● **What is required**
In the listing below, find each line holding "from" and copy it.

..........

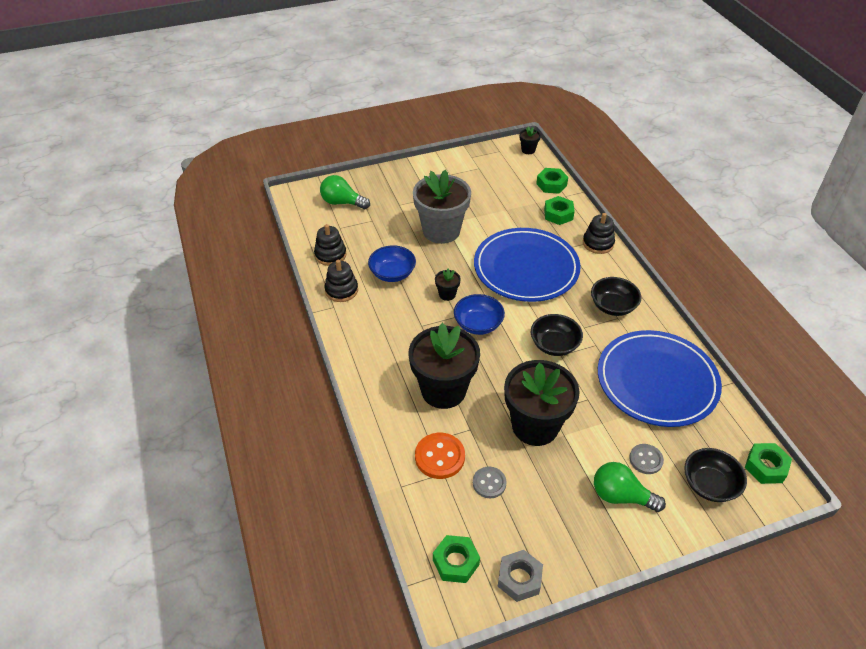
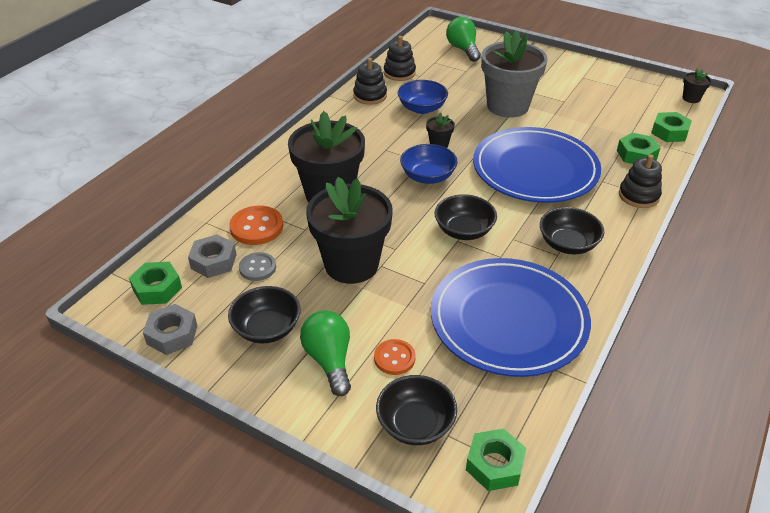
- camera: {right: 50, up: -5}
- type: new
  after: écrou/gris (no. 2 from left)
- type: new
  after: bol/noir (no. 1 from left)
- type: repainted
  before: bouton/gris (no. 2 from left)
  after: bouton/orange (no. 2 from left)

..........

● **Written answer**
  after: écrou/gris (no. 2 from left)
  after: bol/noir (no. 1 from left)
  before: bouton/gris (no. 2 from left)
  after: bouton/orange (no. 2 from left)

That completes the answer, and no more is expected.